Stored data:
______

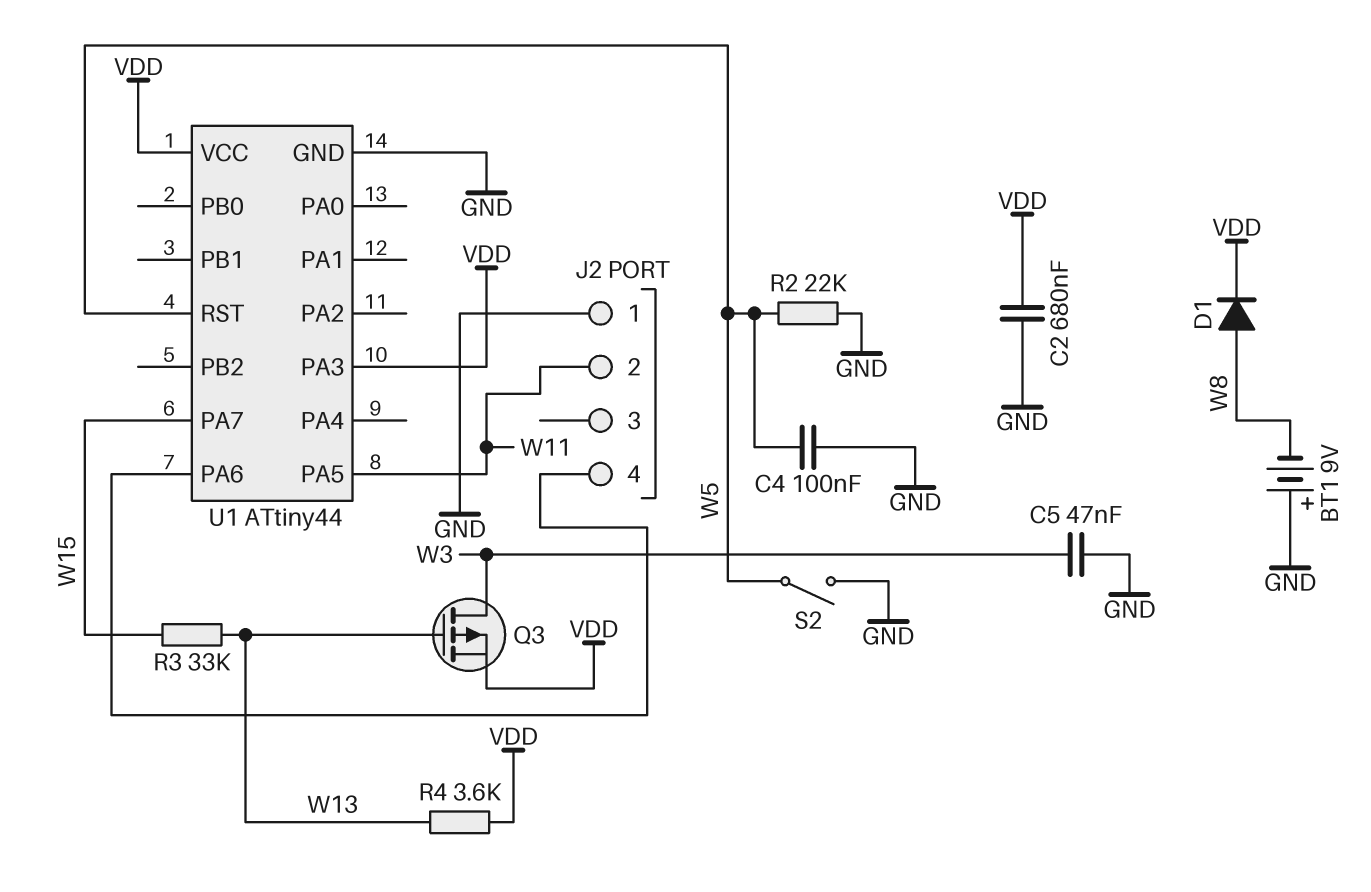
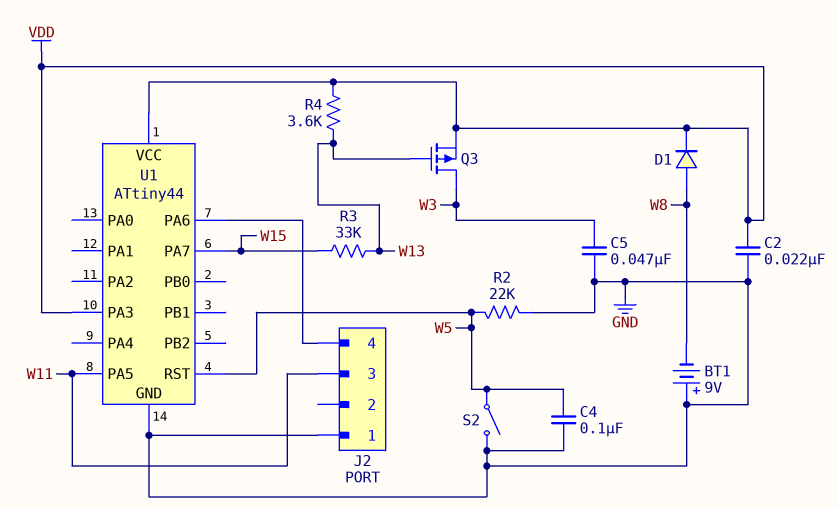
C2: 680nF (GND, VDD) -> 22nF (GND, VDD)
J2 pin 2: W11 -> none
J2 pin 3: none -> W11

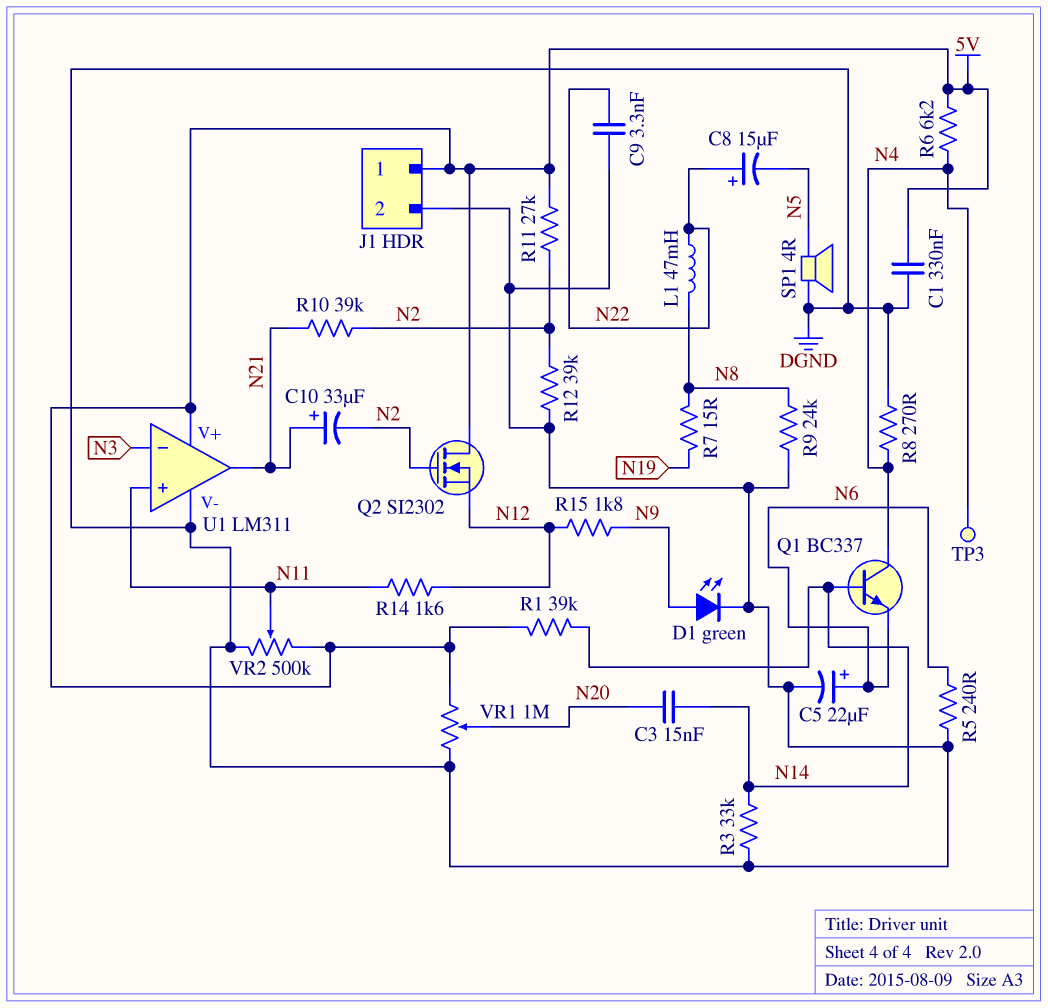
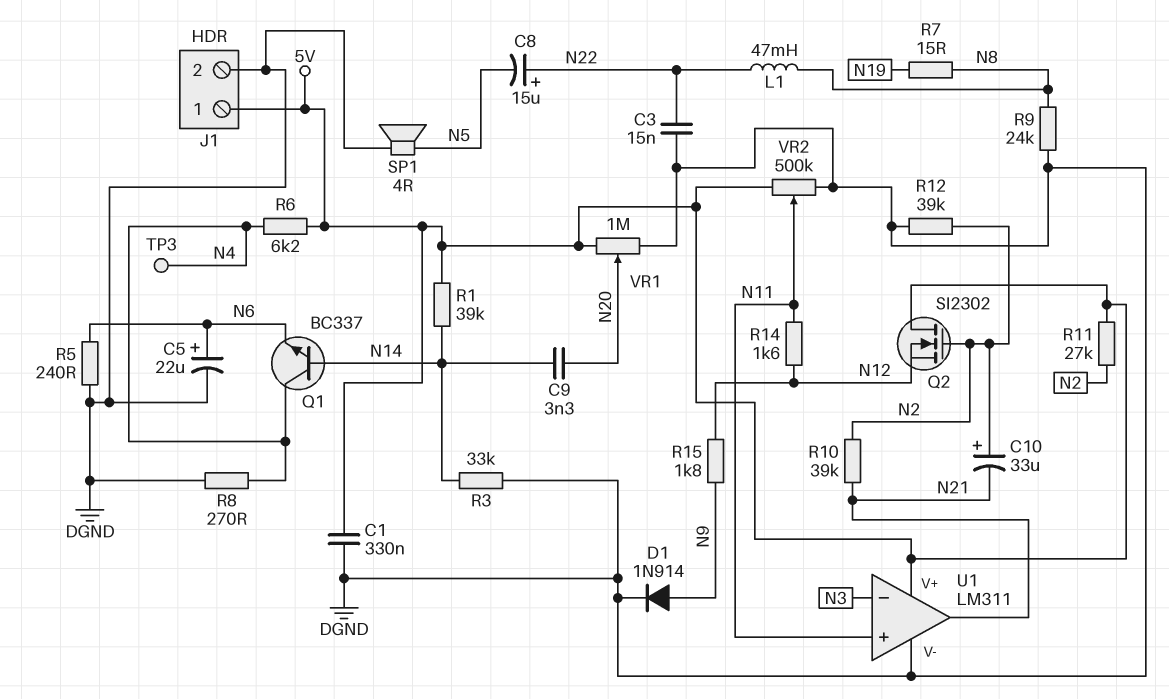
C3: 15nF (N14, N20) -> 15nF (DGND, N22)
C9: 3.3nF (DGND, N22) -> 3.3nF (N14, N20)
C10: 33uF (plus N21, minus N2) -> 33uF (plus N2, minus N21)
D1: LED green (A N9, K DGND) -> diode 1N914 (A N9, K DGND)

______

Brief:
Print exactly the lines of the records from the one containing "C10: 33uF (plus" through the end, and nothing besides them.

Exercise solution:
C10: 33uF (plus N21, minus N2) -> 33uF (plus N2, minus N21)
D1: LED green (A N9, K DGND) -> diode 1N914 (A N9, K DGND)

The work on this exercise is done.